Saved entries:
————————

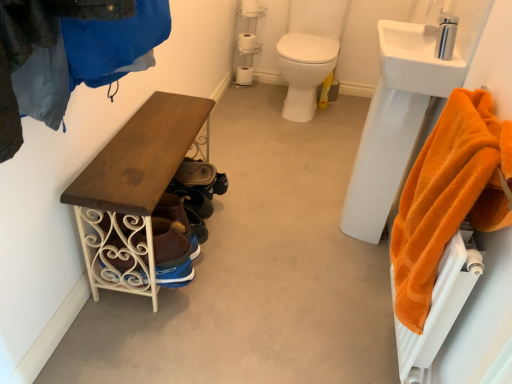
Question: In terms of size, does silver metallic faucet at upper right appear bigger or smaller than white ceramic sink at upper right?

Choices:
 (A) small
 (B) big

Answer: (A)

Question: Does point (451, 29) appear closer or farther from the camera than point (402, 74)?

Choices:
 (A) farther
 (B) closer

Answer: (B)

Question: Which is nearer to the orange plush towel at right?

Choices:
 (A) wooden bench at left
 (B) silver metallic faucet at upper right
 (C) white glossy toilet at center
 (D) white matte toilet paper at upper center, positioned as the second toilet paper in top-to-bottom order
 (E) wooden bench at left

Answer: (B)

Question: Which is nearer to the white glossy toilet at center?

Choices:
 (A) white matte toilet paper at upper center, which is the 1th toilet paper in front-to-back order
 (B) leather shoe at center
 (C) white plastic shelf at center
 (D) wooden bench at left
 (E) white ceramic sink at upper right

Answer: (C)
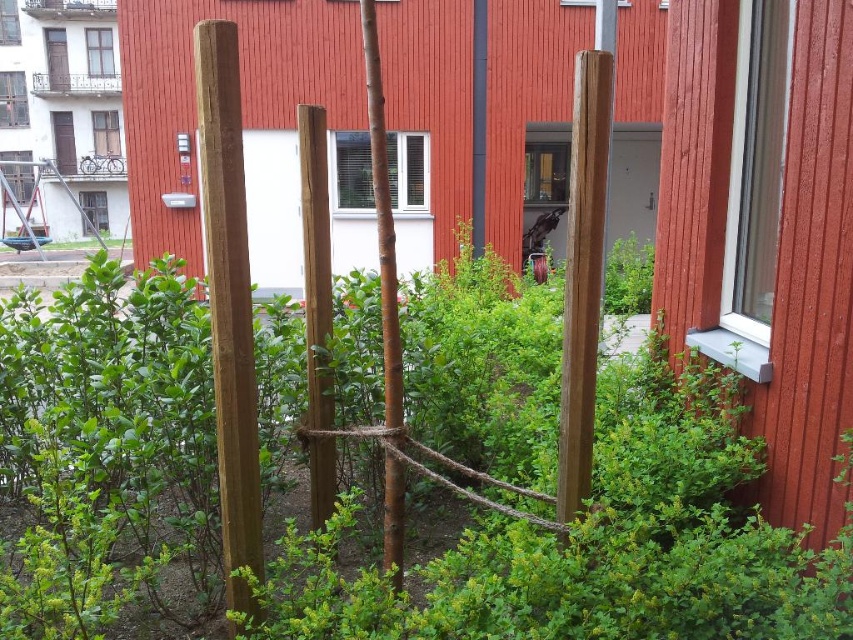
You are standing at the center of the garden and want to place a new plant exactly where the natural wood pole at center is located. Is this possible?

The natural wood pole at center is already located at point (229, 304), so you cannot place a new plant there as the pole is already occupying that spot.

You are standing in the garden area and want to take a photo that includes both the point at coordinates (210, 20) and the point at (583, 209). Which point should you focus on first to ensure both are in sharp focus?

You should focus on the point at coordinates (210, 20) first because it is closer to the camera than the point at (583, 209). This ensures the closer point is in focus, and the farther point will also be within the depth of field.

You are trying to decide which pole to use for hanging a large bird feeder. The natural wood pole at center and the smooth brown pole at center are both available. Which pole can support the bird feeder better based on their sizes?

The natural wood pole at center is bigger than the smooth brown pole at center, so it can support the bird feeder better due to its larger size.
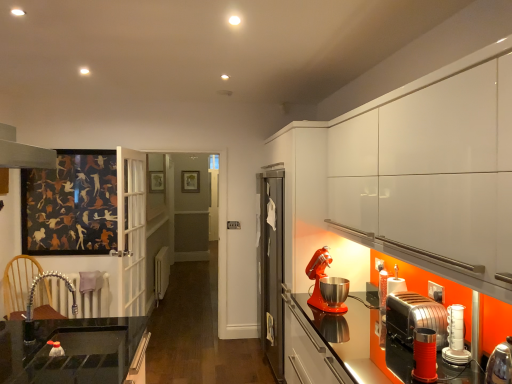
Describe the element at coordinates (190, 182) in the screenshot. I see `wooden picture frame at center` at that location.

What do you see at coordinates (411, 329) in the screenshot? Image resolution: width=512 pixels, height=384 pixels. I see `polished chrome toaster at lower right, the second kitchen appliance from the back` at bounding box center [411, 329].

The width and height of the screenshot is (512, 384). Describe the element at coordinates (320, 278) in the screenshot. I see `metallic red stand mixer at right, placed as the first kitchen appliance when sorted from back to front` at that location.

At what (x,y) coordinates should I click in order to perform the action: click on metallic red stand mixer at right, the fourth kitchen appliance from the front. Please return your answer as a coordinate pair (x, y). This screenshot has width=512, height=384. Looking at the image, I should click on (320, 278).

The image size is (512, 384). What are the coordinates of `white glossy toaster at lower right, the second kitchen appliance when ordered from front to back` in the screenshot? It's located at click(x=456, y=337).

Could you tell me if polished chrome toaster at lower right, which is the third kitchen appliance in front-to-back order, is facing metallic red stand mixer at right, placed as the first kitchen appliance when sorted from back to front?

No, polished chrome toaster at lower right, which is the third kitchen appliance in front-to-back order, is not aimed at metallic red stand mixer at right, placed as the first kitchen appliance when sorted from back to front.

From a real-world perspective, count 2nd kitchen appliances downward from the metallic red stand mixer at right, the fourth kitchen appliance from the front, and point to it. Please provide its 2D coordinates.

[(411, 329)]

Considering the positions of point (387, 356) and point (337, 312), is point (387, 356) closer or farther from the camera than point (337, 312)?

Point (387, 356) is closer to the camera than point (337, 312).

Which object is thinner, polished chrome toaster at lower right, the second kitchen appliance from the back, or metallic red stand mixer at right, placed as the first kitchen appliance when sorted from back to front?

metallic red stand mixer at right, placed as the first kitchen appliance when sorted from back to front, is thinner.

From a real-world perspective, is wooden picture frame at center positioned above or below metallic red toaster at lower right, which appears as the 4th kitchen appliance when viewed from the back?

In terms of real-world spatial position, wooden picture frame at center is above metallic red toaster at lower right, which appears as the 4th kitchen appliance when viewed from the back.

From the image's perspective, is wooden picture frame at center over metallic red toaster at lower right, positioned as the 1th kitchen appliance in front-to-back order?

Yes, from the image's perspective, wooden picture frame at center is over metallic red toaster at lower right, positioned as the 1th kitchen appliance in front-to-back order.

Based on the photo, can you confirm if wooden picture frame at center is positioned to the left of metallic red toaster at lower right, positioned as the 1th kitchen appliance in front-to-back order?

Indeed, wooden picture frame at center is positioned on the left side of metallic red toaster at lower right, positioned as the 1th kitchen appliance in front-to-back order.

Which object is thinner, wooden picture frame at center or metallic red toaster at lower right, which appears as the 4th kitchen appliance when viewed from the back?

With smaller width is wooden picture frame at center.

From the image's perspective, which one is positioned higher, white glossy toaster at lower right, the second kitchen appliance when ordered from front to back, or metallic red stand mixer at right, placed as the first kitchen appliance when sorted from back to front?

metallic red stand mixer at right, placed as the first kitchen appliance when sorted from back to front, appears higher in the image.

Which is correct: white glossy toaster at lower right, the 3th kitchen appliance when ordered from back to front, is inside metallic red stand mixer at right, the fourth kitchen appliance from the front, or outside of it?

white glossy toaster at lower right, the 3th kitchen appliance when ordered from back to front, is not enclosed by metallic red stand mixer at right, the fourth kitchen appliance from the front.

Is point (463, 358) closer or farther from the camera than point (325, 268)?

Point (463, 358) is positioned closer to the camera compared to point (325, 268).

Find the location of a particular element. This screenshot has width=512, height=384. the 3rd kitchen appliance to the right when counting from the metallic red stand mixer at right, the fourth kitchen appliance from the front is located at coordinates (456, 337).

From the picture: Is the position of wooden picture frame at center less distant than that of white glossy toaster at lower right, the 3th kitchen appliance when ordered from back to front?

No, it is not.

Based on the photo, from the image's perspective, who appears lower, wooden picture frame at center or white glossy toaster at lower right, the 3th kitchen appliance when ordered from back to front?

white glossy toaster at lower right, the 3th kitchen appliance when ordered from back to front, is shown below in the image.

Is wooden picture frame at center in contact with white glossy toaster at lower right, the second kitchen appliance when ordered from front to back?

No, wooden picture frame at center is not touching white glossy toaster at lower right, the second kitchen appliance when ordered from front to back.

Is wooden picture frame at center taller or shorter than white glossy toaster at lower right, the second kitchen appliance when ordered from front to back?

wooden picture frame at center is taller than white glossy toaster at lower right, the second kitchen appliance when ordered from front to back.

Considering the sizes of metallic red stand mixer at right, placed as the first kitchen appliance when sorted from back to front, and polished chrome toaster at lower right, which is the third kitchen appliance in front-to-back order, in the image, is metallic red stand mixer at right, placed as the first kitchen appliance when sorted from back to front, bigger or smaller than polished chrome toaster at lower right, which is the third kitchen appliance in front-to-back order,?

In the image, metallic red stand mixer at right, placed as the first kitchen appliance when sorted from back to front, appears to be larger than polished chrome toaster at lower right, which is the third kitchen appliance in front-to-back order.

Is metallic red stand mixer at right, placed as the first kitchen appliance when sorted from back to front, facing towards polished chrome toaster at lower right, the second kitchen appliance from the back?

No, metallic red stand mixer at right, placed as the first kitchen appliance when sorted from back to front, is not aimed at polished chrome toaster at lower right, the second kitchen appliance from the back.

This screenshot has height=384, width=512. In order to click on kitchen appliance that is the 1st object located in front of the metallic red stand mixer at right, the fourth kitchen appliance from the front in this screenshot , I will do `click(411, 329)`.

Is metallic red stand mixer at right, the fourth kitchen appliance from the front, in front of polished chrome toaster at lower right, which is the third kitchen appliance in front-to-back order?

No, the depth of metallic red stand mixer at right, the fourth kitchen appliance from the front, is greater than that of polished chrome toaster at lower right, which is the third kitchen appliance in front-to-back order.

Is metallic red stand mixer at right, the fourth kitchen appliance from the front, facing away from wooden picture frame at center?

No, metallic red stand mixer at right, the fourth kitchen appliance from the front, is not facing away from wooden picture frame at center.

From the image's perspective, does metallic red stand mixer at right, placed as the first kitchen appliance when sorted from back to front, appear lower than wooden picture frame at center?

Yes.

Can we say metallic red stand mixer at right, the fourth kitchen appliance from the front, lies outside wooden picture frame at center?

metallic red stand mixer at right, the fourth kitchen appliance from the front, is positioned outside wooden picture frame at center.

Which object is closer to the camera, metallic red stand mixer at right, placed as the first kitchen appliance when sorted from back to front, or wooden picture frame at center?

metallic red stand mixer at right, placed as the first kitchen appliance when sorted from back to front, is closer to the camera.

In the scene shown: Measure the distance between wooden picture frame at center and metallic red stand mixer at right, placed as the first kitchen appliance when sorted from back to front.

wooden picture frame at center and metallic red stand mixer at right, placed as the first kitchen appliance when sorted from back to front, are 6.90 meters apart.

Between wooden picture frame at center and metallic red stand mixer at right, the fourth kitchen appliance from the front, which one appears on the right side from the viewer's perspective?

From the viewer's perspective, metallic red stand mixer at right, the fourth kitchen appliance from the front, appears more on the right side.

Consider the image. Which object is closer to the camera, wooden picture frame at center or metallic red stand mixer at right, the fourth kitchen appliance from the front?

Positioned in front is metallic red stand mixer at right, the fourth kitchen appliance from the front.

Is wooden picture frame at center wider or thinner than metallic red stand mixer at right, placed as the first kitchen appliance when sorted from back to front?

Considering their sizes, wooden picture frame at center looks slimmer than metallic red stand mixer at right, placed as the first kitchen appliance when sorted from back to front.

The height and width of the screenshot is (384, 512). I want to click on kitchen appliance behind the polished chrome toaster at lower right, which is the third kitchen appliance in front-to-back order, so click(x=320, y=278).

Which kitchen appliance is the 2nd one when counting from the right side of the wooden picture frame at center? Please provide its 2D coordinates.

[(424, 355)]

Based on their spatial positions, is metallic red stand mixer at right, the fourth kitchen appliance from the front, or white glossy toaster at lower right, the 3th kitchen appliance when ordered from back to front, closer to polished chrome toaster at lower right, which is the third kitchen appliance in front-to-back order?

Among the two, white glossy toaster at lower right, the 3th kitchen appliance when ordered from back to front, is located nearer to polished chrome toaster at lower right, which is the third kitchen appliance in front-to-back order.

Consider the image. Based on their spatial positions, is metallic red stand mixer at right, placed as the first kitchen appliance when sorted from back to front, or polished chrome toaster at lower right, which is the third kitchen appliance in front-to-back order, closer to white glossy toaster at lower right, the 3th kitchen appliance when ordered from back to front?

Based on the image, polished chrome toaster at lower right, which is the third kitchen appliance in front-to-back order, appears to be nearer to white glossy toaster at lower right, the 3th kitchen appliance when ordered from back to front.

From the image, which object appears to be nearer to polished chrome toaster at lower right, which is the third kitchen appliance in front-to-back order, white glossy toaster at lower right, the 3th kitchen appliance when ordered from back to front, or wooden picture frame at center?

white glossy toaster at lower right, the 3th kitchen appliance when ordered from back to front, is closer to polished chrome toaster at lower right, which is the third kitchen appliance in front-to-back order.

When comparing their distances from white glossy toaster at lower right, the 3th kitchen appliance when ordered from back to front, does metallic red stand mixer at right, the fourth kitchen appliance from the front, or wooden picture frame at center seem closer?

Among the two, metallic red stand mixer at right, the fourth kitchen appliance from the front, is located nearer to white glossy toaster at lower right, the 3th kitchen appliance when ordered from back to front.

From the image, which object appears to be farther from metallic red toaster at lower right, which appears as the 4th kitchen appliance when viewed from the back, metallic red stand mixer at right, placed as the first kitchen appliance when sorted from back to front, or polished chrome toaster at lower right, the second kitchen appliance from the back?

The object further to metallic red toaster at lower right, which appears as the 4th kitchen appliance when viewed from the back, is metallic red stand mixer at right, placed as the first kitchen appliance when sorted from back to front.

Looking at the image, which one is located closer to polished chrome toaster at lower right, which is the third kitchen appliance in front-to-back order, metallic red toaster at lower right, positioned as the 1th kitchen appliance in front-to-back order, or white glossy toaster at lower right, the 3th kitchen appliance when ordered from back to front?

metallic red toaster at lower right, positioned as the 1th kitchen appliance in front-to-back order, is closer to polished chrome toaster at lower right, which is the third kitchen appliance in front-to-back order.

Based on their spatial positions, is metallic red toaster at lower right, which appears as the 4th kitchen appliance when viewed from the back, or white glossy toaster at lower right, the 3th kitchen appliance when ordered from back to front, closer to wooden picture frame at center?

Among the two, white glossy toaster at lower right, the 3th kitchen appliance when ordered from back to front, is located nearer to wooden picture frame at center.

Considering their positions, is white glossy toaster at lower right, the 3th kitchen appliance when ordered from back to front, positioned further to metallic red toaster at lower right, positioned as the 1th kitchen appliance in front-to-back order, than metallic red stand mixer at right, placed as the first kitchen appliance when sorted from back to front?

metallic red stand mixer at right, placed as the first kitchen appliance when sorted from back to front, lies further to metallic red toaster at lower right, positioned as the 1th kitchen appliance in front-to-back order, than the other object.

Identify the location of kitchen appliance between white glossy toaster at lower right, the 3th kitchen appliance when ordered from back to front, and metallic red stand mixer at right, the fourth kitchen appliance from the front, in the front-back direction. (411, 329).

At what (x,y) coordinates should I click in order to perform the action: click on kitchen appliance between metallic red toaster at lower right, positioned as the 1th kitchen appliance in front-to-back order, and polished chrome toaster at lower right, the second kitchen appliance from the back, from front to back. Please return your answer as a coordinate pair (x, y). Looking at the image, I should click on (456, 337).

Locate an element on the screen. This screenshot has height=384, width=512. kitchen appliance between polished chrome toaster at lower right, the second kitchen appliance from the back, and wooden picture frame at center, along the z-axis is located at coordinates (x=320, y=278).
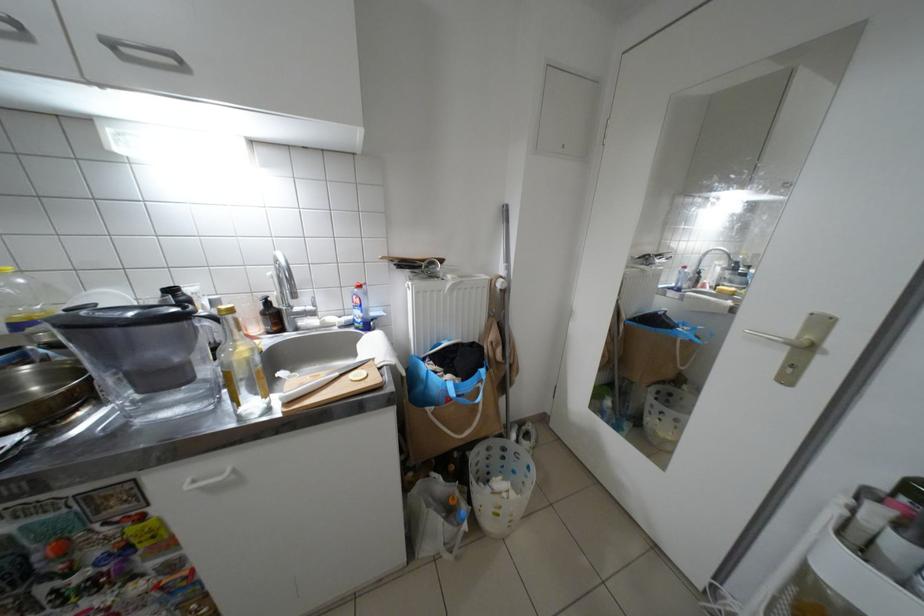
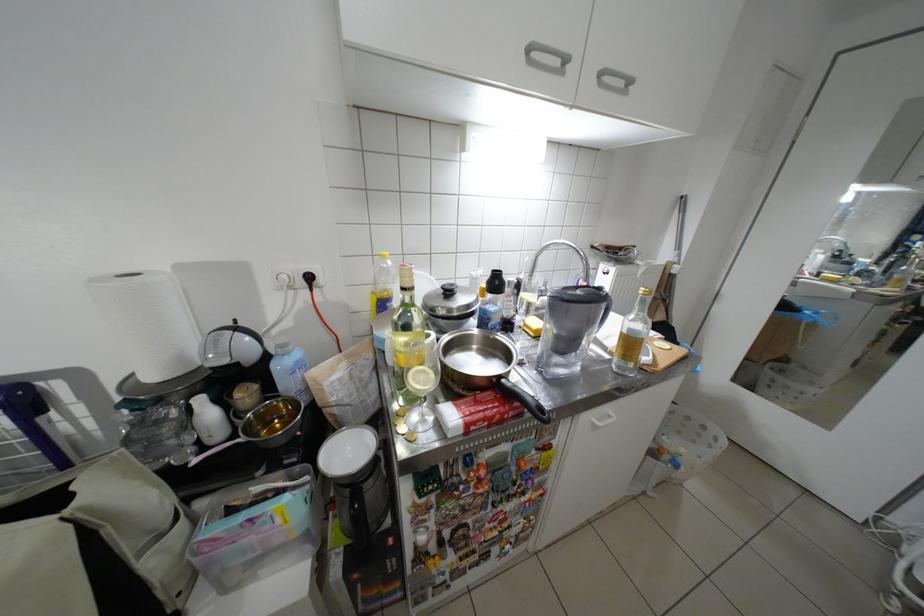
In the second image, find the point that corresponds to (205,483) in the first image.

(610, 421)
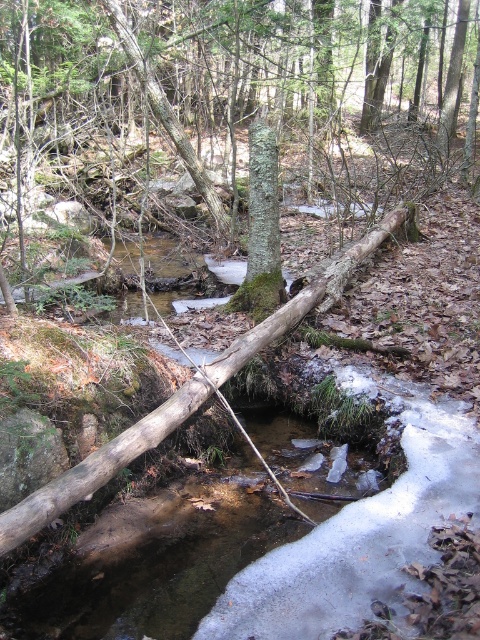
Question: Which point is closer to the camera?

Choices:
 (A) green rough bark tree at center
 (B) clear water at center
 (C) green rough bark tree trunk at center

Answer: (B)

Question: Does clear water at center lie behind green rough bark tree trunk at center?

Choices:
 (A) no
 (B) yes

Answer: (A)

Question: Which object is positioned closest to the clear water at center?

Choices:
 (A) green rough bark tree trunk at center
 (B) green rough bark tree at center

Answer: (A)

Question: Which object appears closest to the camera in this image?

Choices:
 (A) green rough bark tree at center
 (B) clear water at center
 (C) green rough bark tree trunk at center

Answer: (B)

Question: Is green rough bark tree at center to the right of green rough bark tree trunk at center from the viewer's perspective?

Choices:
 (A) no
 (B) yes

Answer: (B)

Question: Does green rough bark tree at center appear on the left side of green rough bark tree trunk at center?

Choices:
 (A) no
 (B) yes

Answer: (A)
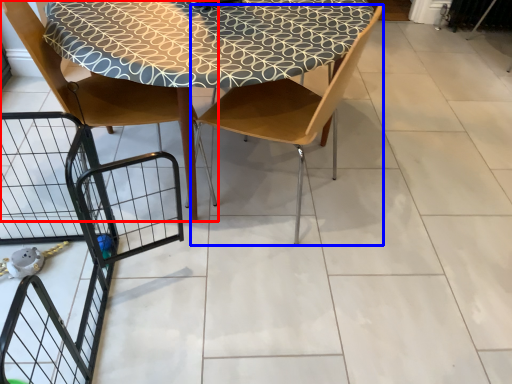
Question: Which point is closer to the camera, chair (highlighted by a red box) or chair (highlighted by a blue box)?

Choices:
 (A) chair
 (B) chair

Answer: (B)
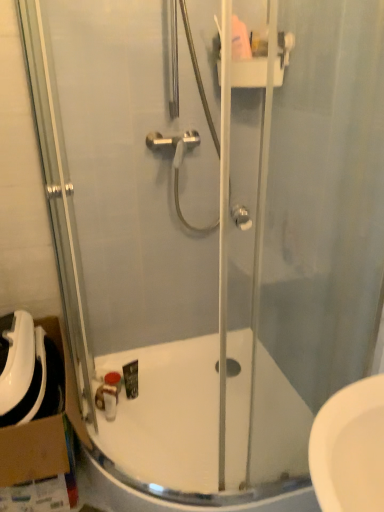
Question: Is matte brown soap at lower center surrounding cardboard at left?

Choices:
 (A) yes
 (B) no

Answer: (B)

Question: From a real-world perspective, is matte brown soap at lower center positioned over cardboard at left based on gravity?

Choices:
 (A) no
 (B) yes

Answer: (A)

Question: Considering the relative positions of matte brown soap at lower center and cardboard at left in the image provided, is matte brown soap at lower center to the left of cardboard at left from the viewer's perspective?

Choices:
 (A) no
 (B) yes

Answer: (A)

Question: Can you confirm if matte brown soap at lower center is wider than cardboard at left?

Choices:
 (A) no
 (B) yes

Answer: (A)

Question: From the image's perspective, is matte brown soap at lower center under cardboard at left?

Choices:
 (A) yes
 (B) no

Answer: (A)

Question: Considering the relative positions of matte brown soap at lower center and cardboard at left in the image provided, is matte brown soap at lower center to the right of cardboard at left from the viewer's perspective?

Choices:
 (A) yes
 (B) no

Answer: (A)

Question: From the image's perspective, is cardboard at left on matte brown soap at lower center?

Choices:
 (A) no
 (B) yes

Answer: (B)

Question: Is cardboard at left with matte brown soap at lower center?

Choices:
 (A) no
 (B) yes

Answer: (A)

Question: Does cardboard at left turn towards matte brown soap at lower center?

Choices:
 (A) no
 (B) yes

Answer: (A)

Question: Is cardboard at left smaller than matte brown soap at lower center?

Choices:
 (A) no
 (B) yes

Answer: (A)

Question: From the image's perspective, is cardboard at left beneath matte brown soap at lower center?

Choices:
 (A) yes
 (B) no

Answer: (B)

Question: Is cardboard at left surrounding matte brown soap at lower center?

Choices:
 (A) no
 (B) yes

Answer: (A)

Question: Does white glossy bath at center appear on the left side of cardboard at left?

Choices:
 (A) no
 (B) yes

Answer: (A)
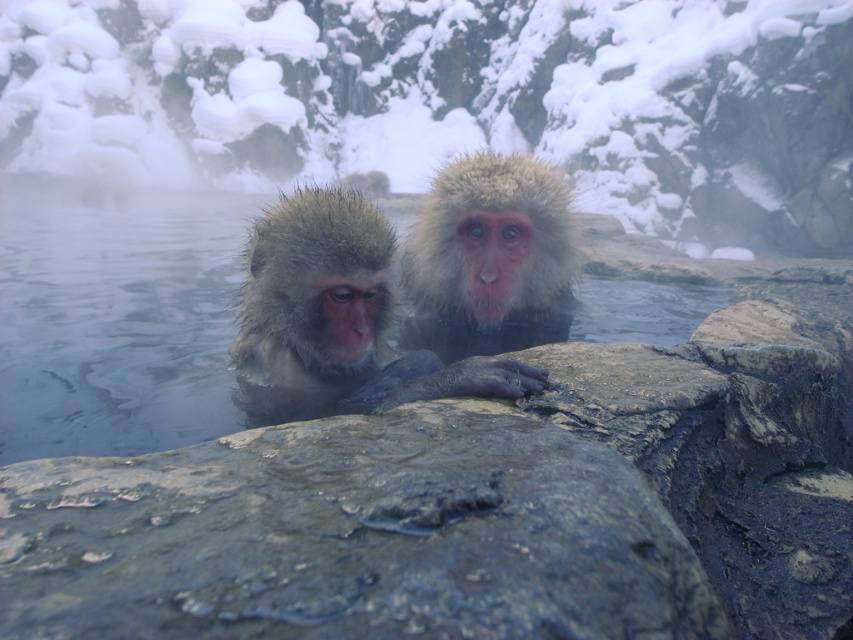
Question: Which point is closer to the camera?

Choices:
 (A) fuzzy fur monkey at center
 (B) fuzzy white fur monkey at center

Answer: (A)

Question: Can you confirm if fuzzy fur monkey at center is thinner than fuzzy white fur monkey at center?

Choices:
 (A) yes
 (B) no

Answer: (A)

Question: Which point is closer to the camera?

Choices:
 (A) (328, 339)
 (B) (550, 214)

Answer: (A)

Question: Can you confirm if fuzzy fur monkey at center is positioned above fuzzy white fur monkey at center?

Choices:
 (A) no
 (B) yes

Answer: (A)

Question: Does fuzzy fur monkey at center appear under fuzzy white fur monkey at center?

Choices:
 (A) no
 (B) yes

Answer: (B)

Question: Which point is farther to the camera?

————————

[ACTION ITEM]
Pull out every line of the entries above that contains the word "wider", copying each line in full.

[RESPONSE AREA]
Is wooden picture frame at center wider or thinner than metallic red stand mixer at right, placed as the first kitchen appliance when sorted from back to front?
Question: Can you confirm if matte brown soap at lower center is wider than cardboard at left?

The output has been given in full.